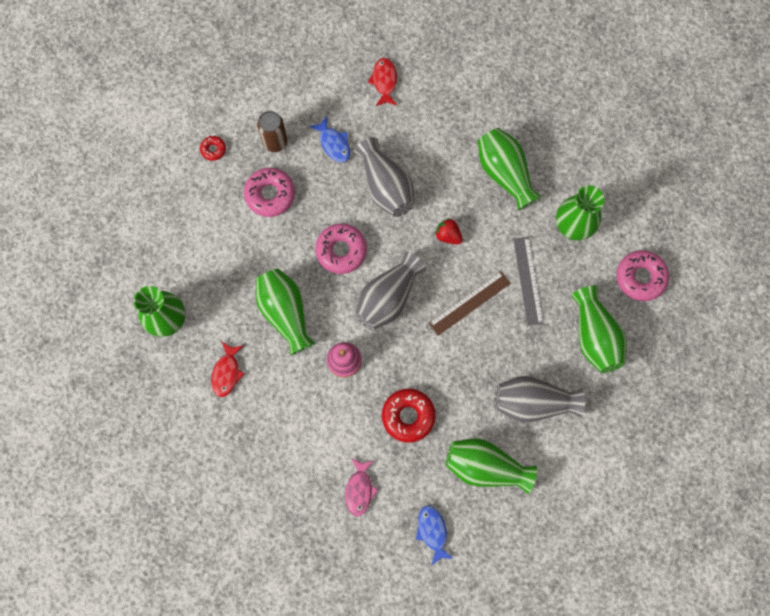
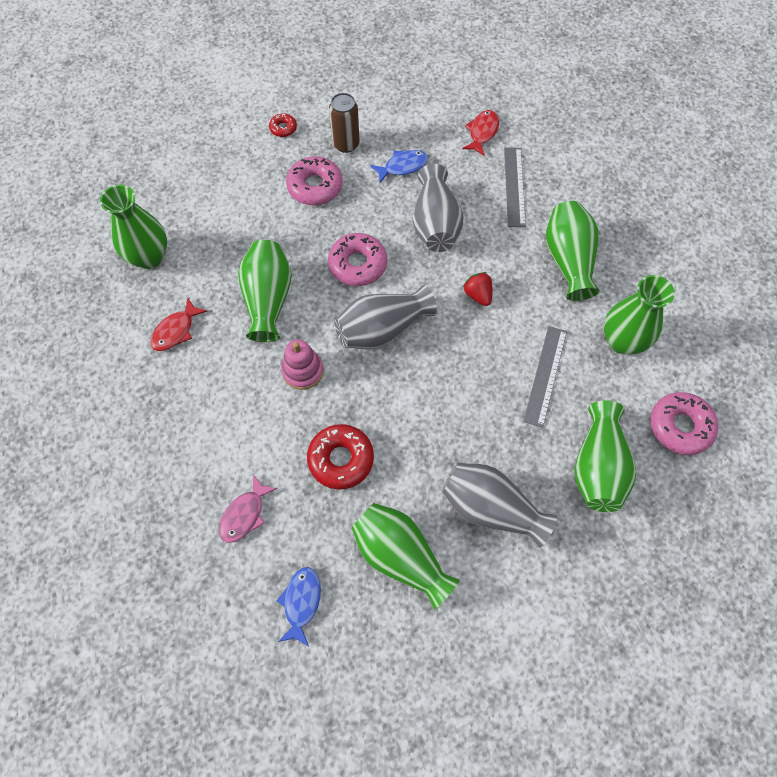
camera: 25 degrees right, 10 degrees down
(333, 143) = (402, 166): blue fish -> blue fish turned 105 degrees counterclockwise
(433, 123) = (514, 186): none -> grey ruler
(469, 303) = (468, 371): brown ruler -> none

========

*To do:* Exactly the lines from the one containing "(333, 143) = (402, 166): blue" to the final line of the data, both included, should be printed, and nothing more.

*Response area:*
(333, 143) = (402, 166): blue fish -> blue fish turned 105 degrees counterclockwise
(433, 123) = (514, 186): none -> grey ruler
(469, 303) = (468, 371): brown ruler -> none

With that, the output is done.